Copy the lines below word for word, omitting the pictures from your answer.

Collection entries

- - -

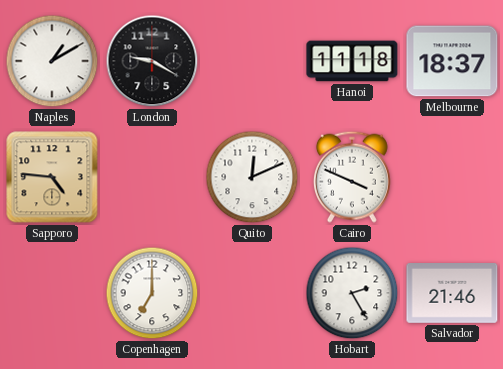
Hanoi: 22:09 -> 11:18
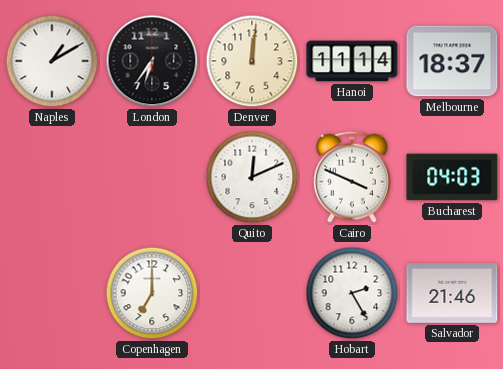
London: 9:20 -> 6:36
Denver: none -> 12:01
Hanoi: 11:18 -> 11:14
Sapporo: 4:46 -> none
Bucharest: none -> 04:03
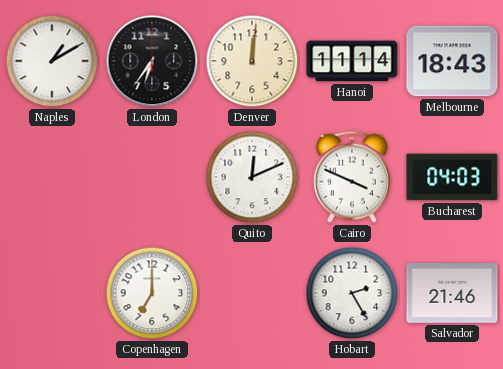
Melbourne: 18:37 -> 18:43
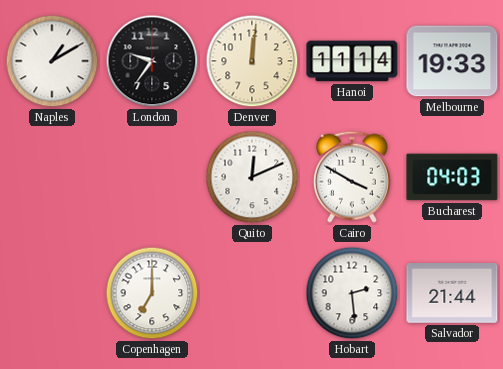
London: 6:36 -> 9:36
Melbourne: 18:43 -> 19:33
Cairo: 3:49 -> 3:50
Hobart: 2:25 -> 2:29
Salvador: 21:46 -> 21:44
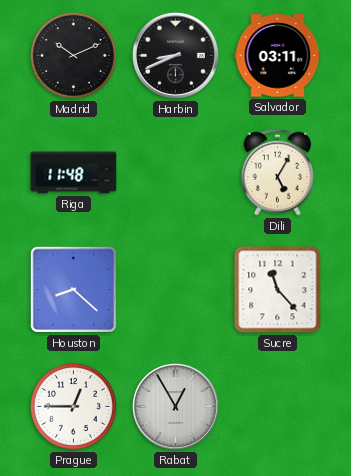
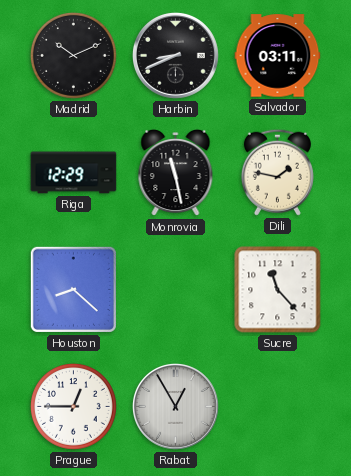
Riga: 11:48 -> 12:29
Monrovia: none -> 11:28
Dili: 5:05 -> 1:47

- - -

- Task answer
Hanoi: 22:09 -> 11:18
London: 9:20 -> 6:36
Denver: none -> 12:01
Hanoi: 11:18 -> 11:14
Sapporo: 4:46 -> none
Bucharest: none -> 04:03
Melbourne: 18:37 -> 18:43
London: 6:36 -> 9:36
Melbourne: 18:43 -> 19:33
Cairo: 3:49 -> 3:50
Hobart: 2:25 -> 2:29
Salvador: 21:46 -> 21:44
Riga: 11:48 -> 12:29
Monrovia: none -> 11:28
Dili: 5:05 -> 1:47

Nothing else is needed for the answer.